What needs to be done -> Starting at the first line of the entries below, please return exactly each line up to and including the one with "order.png: [272,97,701,296] ->"; pictures stay out.

━━━ Input data

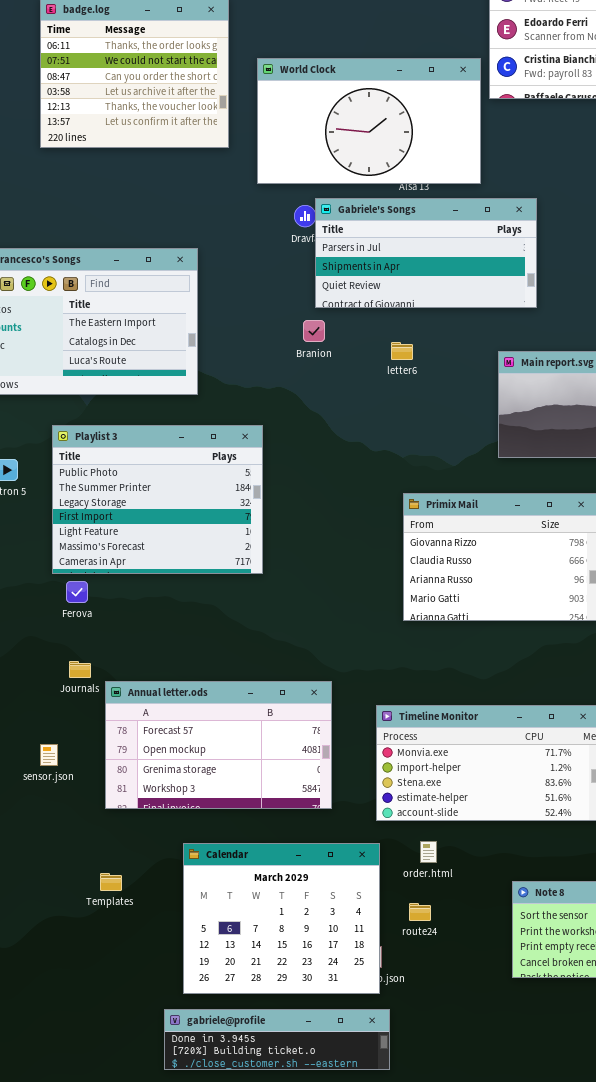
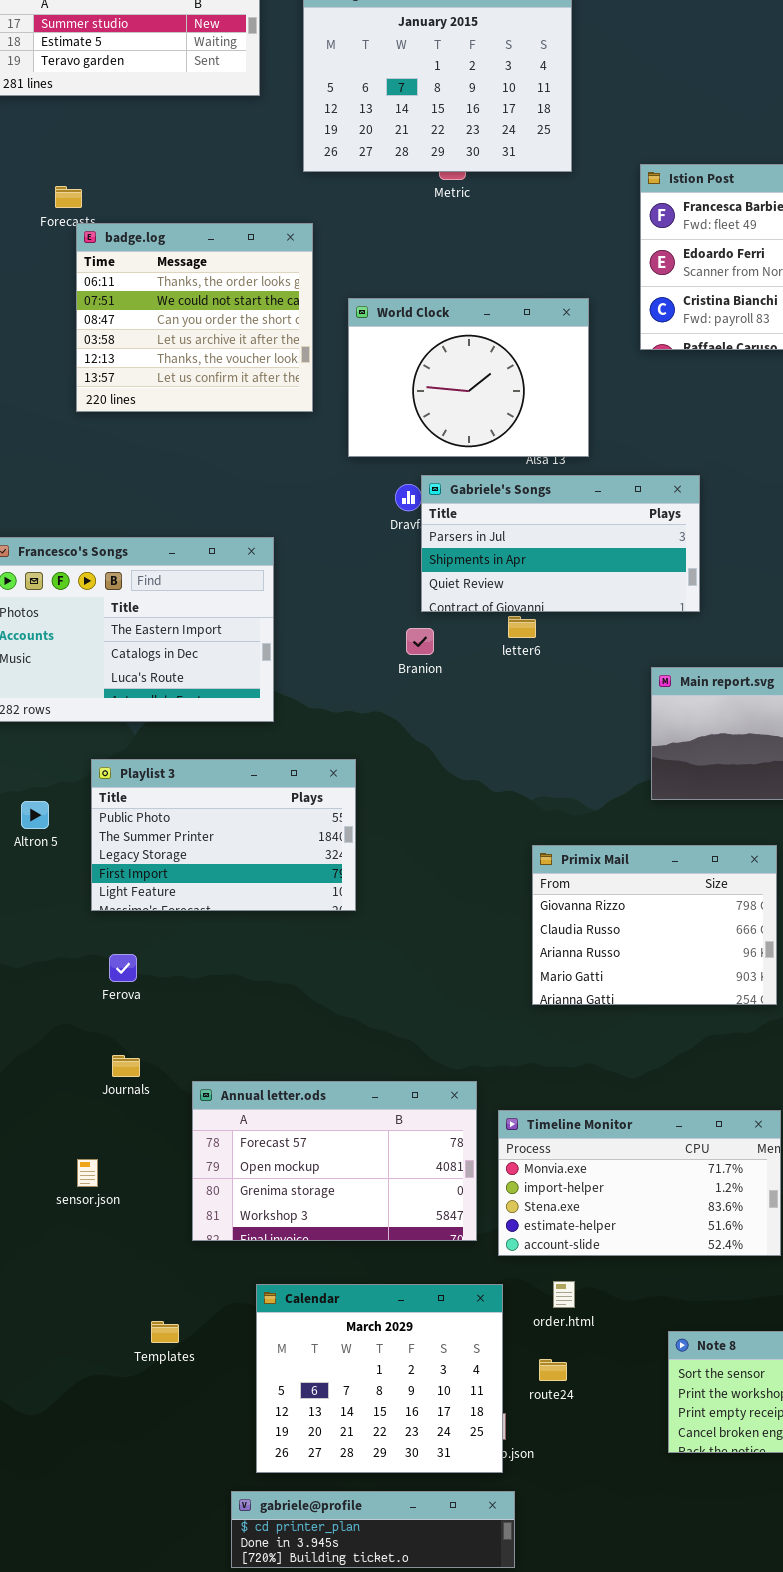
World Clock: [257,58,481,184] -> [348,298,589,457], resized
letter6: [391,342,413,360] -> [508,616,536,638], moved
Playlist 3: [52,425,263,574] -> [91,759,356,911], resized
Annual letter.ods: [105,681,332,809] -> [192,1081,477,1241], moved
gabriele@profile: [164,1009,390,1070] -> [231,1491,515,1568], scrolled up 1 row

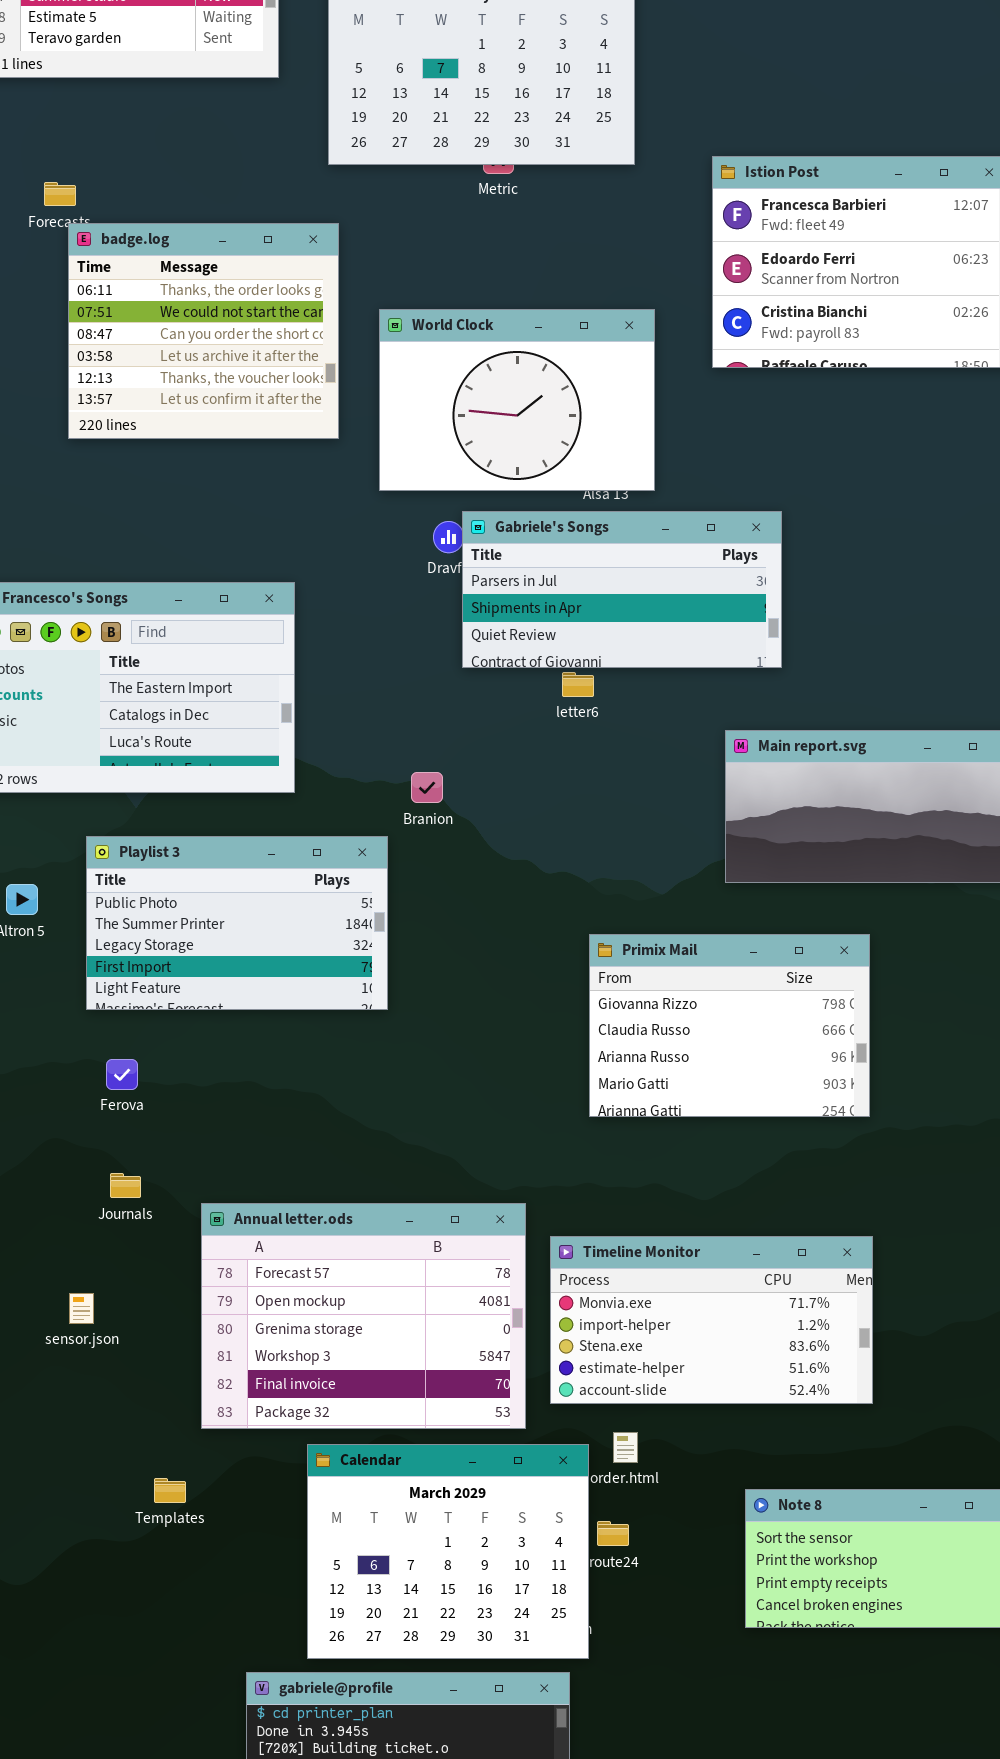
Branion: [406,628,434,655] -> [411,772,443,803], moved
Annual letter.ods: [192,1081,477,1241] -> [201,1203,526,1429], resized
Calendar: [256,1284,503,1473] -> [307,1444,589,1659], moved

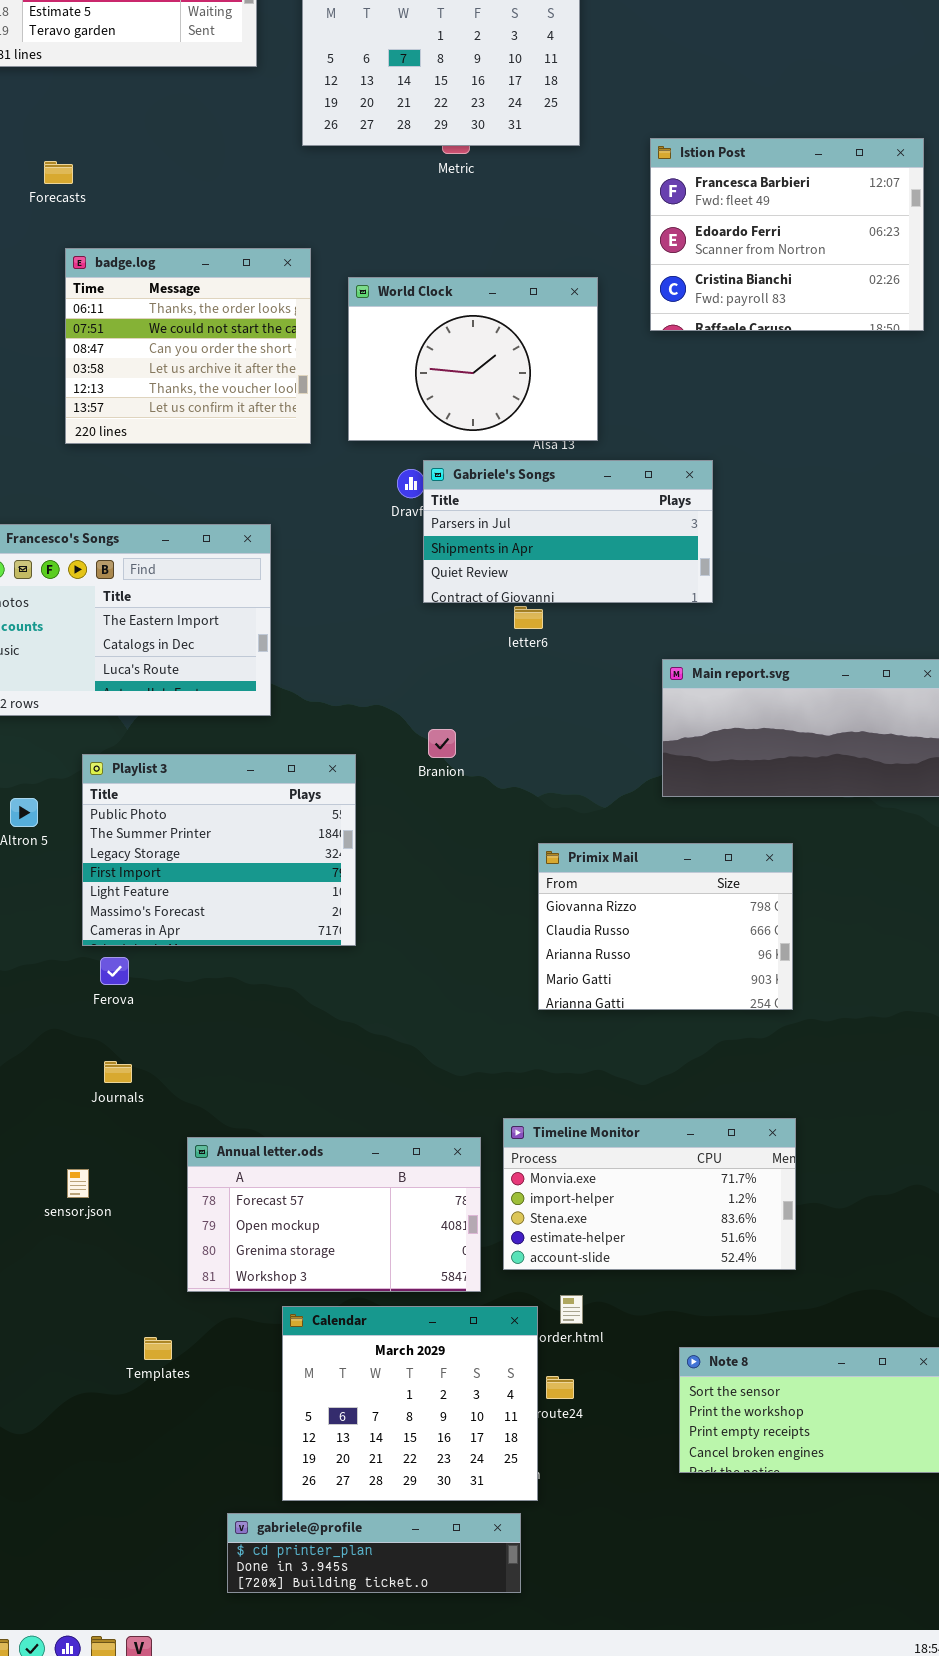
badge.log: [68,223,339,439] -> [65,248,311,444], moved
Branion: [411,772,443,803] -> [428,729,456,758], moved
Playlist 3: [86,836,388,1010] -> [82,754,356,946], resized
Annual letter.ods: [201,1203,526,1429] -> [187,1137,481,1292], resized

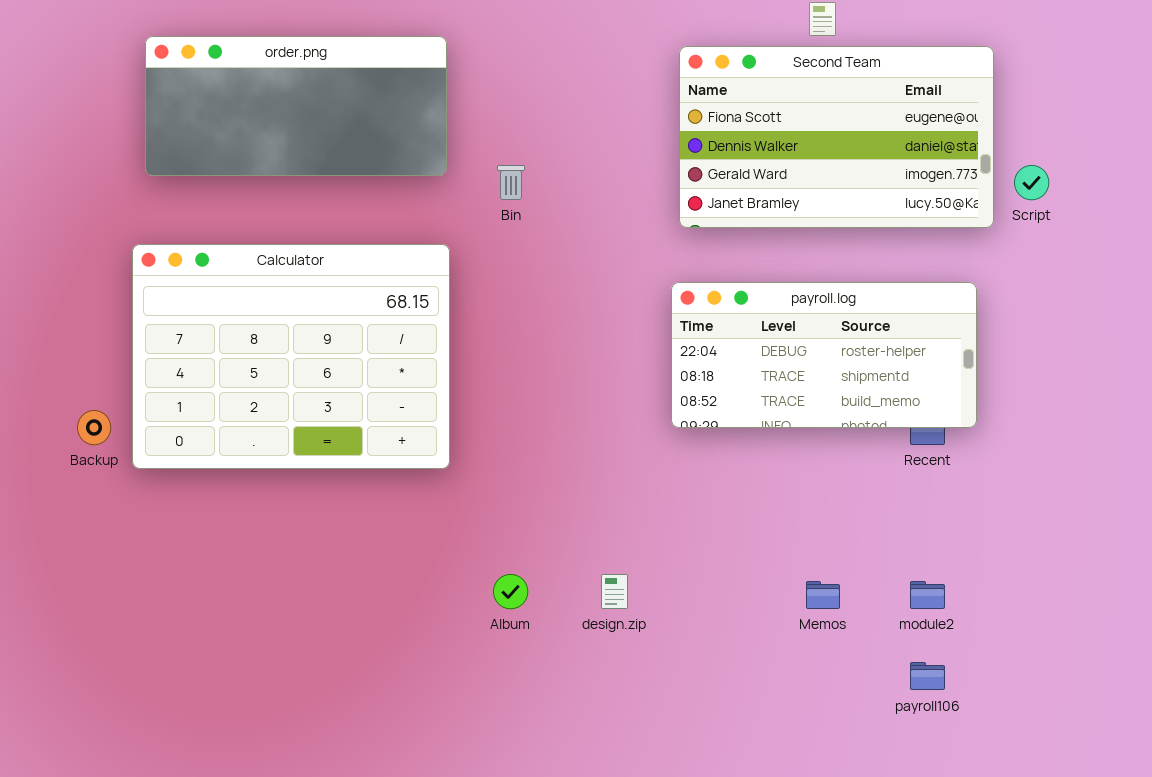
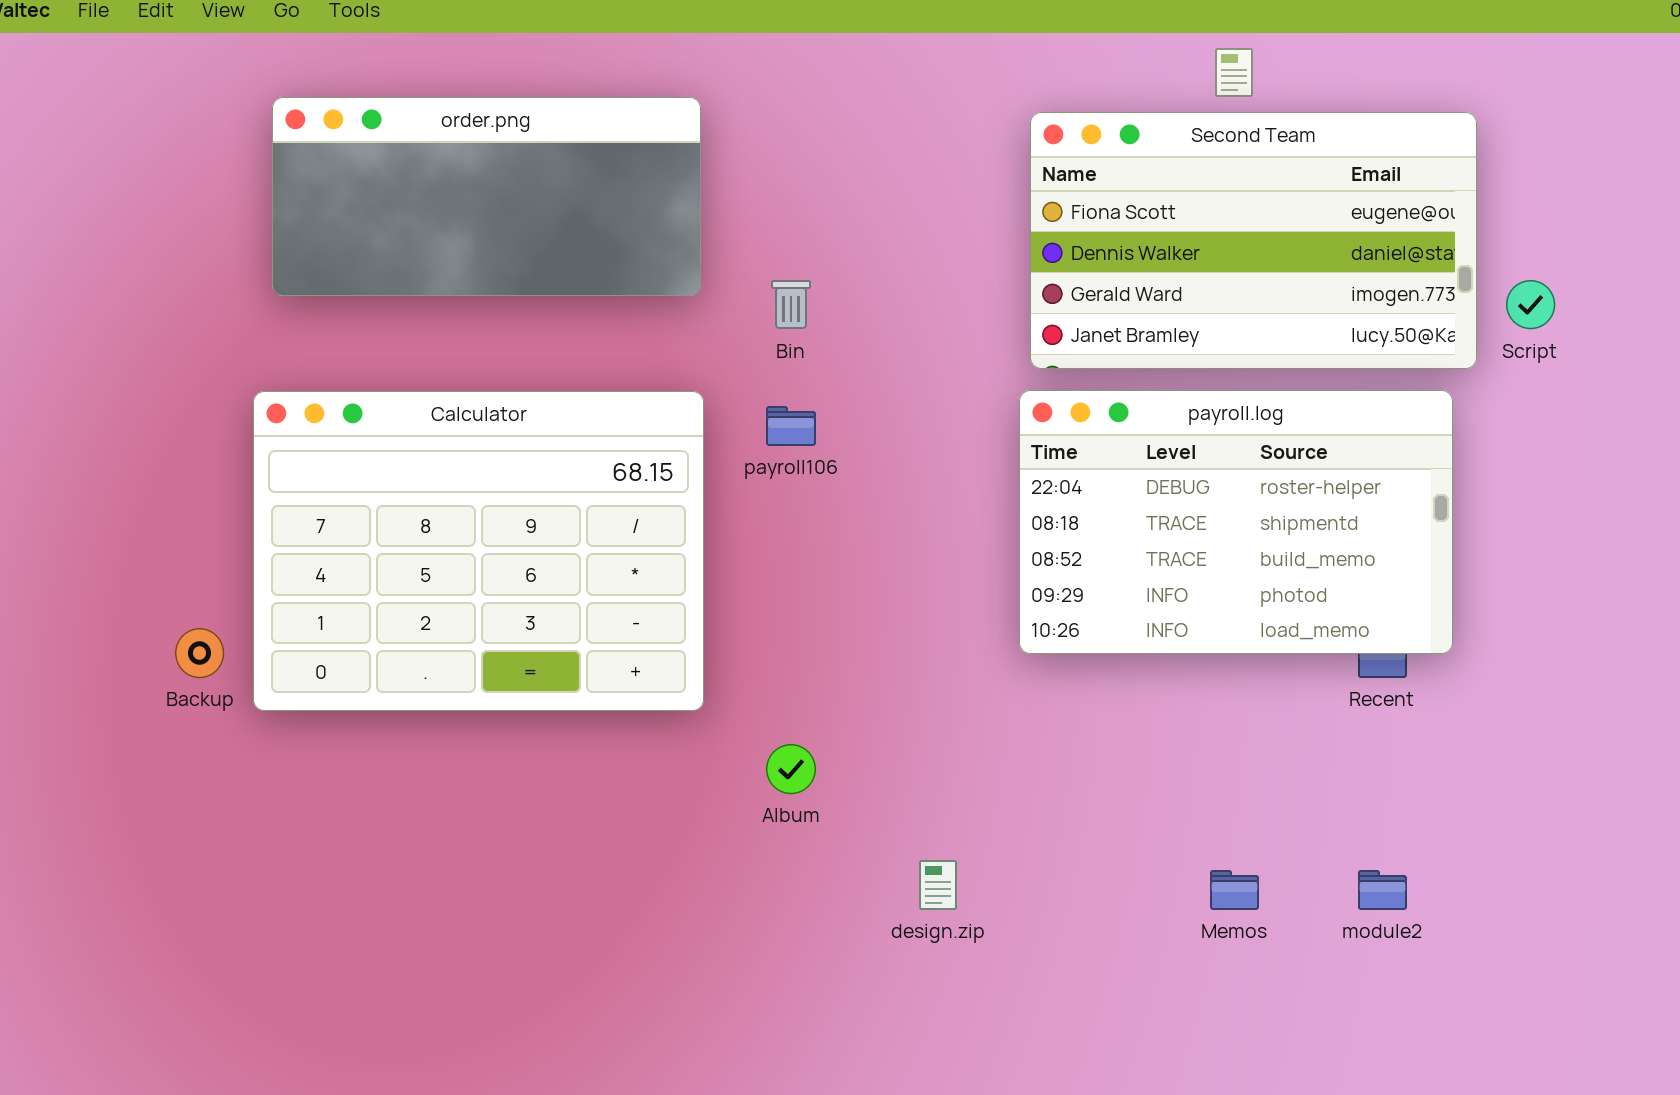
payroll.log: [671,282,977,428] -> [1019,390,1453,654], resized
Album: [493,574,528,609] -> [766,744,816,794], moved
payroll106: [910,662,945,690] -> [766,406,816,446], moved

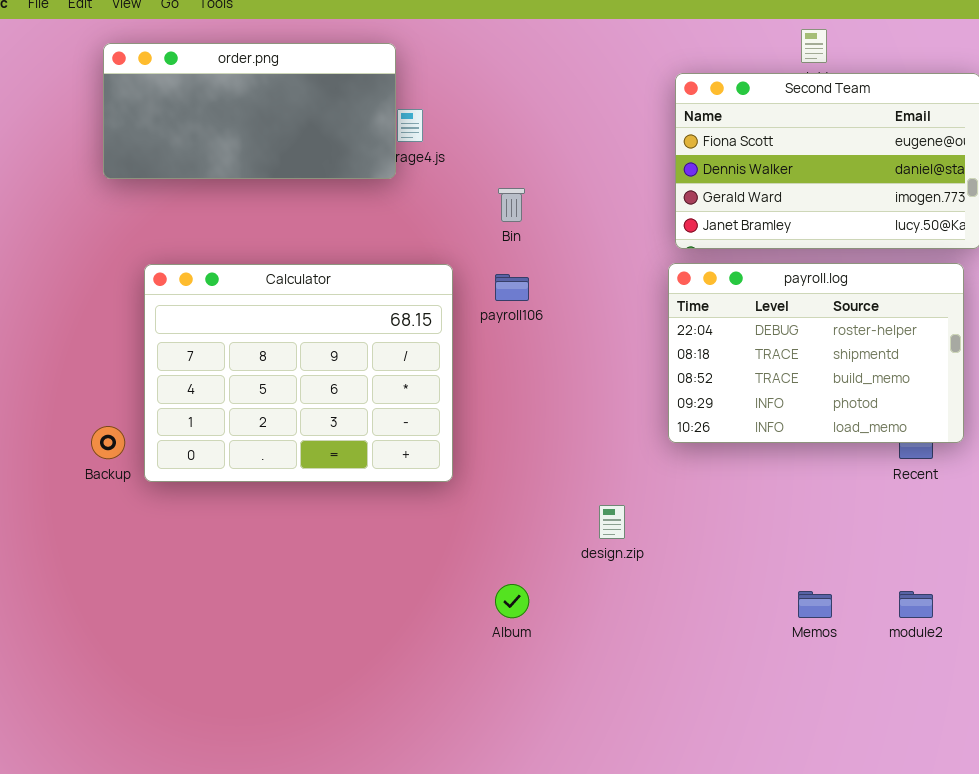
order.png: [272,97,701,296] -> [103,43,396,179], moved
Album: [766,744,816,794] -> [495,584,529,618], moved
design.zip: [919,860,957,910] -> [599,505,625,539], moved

━━━━━━

Response to this exercise ->
World Clock: [257,58,481,184] -> [348,298,589,457], resized
letter6: [391,342,413,360] -> [508,616,536,638], moved
Playlist 3: [52,425,263,574] -> [91,759,356,911], resized
Annual letter.ods: [105,681,332,809] -> [192,1081,477,1241], moved
gabriele@profile: [164,1009,390,1070] -> [231,1491,515,1568], scrolled up 1 row

Branion: [406,628,434,655] -> [411,772,443,803], moved
Annual letter.ods: [192,1081,477,1241] -> [201,1203,526,1429], resized
Calendar: [256,1284,503,1473] -> [307,1444,589,1659], moved

badge.log: [68,223,339,439] -> [65,248,311,444], moved
Branion: [411,772,443,803] -> [428,729,456,758], moved
Playlist 3: [86,836,388,1010] -> [82,754,356,946], resized
Annual letter.ods: [201,1203,526,1429] -> [187,1137,481,1292], resized

payroll.log: [671,282,977,428] -> [1019,390,1453,654], resized
Album: [493,574,528,609] -> [766,744,816,794], moved
payroll106: [910,662,945,690] -> [766,406,816,446], moved

order.png: [272,97,701,296] -> [103,43,396,179], moved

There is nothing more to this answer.